Task goal:
Your output should repeat the entries below exactly. It should contain no images.

#### Data excerpts ####

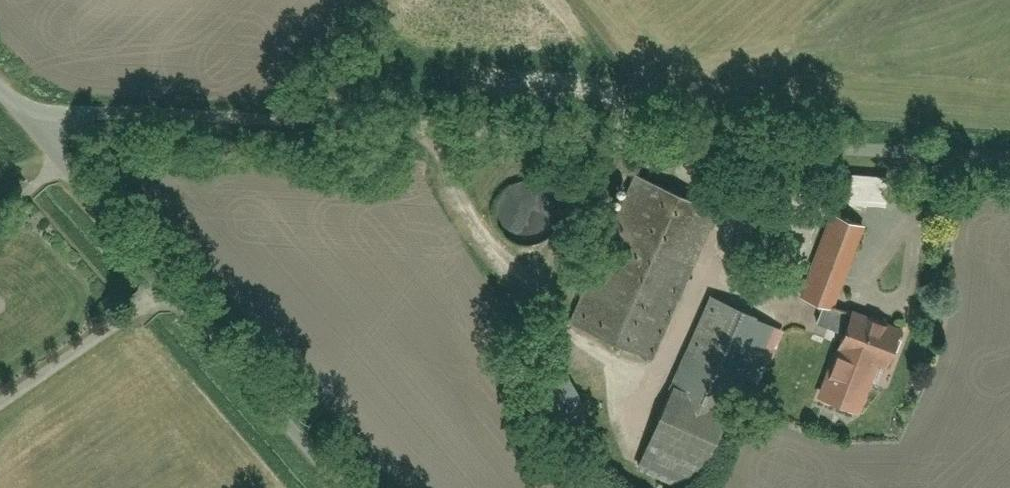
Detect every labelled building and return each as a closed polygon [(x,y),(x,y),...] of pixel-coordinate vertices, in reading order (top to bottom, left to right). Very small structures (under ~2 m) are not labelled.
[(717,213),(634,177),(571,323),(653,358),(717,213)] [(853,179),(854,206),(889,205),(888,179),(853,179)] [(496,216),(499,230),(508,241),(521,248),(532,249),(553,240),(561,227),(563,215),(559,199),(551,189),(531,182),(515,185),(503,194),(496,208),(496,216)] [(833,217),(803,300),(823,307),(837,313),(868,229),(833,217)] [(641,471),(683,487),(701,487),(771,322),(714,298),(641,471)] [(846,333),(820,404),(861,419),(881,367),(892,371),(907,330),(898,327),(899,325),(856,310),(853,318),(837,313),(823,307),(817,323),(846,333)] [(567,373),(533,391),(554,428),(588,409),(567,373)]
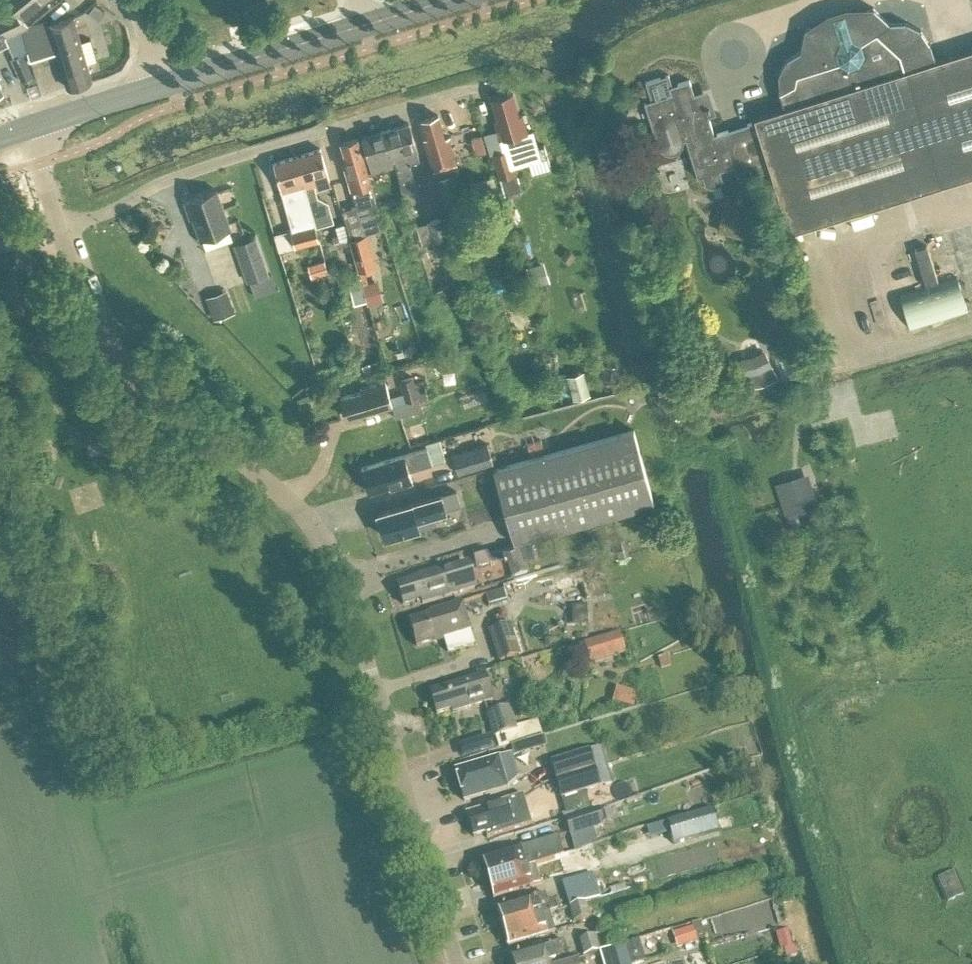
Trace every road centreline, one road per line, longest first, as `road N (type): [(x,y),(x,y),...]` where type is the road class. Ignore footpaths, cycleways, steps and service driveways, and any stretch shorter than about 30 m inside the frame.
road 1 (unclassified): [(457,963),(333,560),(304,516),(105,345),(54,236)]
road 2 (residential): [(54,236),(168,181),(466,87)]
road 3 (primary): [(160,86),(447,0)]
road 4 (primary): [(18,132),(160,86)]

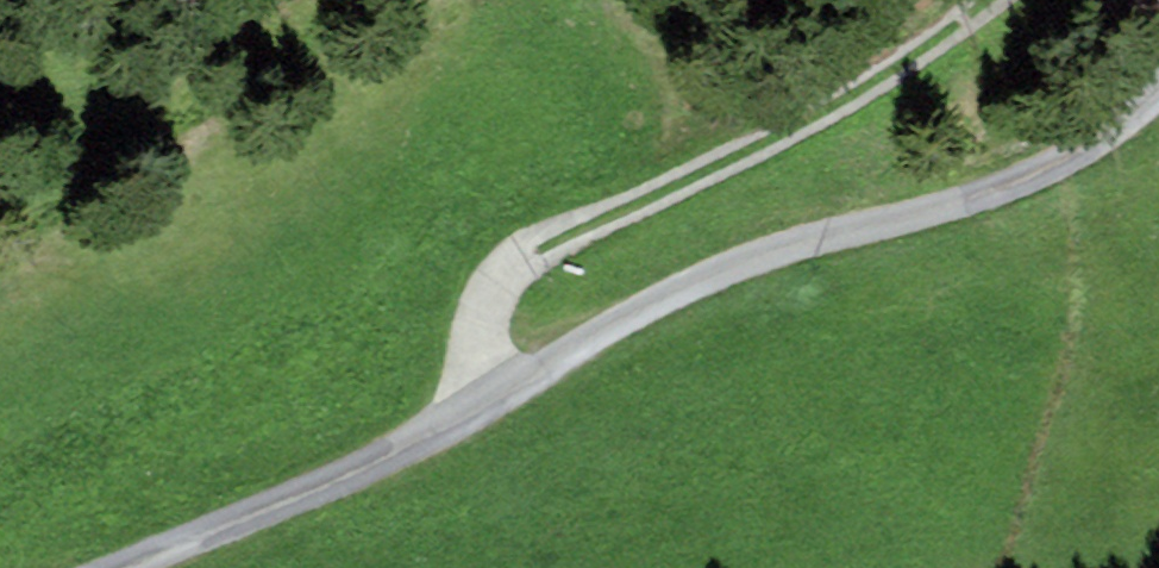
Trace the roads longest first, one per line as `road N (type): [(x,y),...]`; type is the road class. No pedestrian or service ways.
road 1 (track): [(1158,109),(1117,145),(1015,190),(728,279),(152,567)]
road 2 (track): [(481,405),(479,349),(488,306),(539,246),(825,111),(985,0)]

####

Response to this task:
Detect every labelled building and return each as a closed polygon [(x,y),(x,y),...] of pixel-coordinate vertices, in reading order (top to bottom, left to right). Very small structures (under ~2 m) are not labelled.
[(717,213),(634,177),(571,323),(653,358),(717,213)] [(853,179),(854,206),(889,205),(888,179),(853,179)] [(496,216),(499,230),(508,241),(521,248),(532,249),(553,240),(561,227),(563,215),(559,199),(551,189),(531,182),(515,185),(503,194),(496,208),(496,216)] [(833,217),(803,300),(823,307),(837,313),(868,229),(833,217)] [(641,471),(683,487),(701,487),(771,322),(714,298),(641,471)] [(846,333),(820,404),(861,419),(881,367),(892,371),(907,330),(898,327),(899,325),(856,310),(853,318),(837,313),(823,307),(817,323),(846,333)] [(567,373),(533,391),(554,428),(588,409),(567,373)]
Trace every road centreline, one road per line, longest first, as `road N (type): [(x,y),(x,y),...]` where type is the road class. Ignore footpaths, cycleways, steps and service driveways, and any stretch shorter than about 30 m inside the frame.
road 1 (unclassified): [(457,963),(333,560),(304,516),(105,345),(54,236)]
road 2 (residential): [(54,236),(168,181),(466,87)]
road 3 (primary): [(160,86),(447,0)]
road 4 (primary): [(18,132),(160,86)]

Trace the roads longest first, one per line as `road N (type): [(x,y),...]`; type is the road class. No pedestrian or service ways.
road 1 (track): [(1158,109),(1117,145),(1015,190),(728,279),(152,567)]
road 2 (track): [(481,405),(479,349),(488,306),(539,246),(825,111),(985,0)]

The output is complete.